Count the lines below that contain the string "time", matching case exactly. Reply with the number only.

# Stored rows start

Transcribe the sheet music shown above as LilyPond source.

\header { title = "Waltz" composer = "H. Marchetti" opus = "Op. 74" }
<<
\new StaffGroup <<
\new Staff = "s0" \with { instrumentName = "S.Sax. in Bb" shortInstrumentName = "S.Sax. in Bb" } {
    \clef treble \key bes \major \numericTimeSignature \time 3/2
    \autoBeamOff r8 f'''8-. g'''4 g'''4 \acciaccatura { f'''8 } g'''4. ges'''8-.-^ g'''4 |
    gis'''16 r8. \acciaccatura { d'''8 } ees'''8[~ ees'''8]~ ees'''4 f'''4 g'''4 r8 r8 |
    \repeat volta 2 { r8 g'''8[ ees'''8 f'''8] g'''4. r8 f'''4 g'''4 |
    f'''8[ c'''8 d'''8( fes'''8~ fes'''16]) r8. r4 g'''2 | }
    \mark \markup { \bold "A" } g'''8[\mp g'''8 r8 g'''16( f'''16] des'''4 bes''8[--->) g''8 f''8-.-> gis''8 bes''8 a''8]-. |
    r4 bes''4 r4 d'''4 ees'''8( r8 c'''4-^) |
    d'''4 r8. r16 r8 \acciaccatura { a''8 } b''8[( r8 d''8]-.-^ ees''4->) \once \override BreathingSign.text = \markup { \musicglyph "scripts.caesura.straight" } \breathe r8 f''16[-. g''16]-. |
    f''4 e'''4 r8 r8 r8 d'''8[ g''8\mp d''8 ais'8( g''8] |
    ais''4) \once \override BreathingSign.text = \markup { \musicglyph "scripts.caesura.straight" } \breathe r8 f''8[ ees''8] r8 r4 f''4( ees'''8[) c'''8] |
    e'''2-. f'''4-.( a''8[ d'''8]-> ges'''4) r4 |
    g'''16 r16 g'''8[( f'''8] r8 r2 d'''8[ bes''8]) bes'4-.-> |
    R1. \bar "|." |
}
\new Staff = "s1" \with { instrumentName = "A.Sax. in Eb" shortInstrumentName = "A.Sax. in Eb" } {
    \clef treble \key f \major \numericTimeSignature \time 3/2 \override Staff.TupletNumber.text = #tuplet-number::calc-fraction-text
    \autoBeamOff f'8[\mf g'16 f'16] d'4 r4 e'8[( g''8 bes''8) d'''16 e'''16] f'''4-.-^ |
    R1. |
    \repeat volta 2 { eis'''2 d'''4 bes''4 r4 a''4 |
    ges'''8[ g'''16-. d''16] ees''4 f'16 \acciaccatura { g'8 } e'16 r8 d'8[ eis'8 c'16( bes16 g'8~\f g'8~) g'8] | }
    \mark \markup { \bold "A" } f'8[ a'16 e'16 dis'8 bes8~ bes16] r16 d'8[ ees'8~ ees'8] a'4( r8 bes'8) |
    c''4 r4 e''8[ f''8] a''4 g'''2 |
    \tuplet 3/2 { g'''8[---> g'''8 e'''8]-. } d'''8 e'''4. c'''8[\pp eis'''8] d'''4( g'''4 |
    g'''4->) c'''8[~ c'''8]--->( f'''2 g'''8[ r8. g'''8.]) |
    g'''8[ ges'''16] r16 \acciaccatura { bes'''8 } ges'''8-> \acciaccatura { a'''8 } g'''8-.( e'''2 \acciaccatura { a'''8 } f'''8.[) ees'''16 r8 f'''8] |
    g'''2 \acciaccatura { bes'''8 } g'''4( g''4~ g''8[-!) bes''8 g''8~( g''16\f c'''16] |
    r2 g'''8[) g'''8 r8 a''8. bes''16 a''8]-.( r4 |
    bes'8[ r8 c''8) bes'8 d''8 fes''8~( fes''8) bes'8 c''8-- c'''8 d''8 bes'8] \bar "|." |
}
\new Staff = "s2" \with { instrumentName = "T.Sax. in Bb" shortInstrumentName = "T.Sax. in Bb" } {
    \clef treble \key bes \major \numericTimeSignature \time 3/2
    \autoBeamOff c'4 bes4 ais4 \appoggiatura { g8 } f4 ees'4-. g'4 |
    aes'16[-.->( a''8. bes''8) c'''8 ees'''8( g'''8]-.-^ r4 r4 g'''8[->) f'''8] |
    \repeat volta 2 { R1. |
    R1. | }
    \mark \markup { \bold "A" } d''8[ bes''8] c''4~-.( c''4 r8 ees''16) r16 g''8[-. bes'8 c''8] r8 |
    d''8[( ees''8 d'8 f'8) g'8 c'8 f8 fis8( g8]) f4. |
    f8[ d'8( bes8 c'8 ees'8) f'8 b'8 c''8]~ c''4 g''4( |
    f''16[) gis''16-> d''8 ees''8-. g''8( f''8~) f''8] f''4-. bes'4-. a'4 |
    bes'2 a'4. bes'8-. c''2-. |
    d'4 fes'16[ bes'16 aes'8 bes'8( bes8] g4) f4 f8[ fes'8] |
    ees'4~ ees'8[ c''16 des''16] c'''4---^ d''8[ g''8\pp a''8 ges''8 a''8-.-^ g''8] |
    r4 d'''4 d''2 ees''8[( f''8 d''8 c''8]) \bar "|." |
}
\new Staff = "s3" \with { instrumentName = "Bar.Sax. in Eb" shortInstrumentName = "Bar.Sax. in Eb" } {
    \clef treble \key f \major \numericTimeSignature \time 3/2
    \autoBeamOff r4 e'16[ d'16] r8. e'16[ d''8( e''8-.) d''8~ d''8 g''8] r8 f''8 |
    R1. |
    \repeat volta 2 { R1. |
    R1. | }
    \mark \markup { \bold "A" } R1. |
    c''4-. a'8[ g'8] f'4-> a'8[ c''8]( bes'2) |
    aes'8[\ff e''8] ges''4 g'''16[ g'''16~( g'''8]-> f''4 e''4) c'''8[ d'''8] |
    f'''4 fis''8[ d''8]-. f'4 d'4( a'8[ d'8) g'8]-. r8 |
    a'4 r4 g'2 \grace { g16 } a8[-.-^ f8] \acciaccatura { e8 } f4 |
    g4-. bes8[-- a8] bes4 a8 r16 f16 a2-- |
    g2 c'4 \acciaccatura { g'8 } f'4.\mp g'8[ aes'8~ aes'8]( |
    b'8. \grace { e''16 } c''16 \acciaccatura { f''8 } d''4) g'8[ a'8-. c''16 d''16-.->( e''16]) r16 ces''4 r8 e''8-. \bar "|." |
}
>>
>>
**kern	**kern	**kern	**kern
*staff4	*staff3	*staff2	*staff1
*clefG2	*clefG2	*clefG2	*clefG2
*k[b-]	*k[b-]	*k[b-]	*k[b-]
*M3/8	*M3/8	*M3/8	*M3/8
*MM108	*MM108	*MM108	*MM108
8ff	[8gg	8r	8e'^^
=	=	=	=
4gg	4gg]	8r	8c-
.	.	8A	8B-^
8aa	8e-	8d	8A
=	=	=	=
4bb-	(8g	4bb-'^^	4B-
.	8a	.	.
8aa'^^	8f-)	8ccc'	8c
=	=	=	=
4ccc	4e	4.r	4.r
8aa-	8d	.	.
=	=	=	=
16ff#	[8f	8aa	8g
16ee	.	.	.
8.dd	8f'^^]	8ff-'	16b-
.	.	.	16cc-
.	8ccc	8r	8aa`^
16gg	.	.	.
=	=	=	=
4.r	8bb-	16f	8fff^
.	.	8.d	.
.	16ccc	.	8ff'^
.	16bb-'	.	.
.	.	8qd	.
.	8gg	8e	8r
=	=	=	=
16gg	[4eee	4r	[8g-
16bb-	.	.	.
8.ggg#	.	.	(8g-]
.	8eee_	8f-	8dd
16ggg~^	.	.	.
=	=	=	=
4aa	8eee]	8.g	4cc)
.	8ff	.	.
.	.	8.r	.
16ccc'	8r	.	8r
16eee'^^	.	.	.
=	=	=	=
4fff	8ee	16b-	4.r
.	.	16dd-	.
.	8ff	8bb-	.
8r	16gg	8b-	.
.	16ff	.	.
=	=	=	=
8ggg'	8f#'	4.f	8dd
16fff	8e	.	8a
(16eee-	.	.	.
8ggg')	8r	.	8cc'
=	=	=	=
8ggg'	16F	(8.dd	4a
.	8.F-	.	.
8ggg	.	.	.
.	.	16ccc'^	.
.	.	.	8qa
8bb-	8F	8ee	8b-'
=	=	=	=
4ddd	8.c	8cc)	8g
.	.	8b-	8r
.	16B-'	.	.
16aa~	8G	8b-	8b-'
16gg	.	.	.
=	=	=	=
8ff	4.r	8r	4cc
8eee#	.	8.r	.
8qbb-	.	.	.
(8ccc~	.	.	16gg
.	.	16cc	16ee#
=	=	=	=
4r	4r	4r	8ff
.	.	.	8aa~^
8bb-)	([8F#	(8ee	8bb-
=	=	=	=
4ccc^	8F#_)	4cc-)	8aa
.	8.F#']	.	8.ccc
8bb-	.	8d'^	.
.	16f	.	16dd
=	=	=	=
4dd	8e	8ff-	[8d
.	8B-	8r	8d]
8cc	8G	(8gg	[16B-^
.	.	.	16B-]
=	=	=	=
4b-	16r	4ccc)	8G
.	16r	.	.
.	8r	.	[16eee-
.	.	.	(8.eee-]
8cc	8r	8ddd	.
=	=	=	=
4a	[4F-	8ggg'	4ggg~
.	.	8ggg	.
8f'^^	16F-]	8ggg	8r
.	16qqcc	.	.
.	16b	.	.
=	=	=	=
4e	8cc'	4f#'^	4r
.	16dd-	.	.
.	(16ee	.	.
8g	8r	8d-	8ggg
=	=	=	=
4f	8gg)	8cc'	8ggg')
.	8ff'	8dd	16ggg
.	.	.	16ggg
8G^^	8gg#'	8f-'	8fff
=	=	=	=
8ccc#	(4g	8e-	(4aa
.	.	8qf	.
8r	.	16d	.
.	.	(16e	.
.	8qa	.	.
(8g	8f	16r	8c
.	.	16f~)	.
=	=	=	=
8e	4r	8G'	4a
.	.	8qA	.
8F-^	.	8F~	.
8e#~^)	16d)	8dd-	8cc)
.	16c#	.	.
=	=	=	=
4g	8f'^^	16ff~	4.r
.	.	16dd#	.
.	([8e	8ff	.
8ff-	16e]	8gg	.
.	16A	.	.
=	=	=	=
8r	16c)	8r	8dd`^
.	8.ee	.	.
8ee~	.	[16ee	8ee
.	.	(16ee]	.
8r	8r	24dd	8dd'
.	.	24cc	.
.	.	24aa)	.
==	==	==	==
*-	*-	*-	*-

# Stored rows end

▸ Result for this task: 4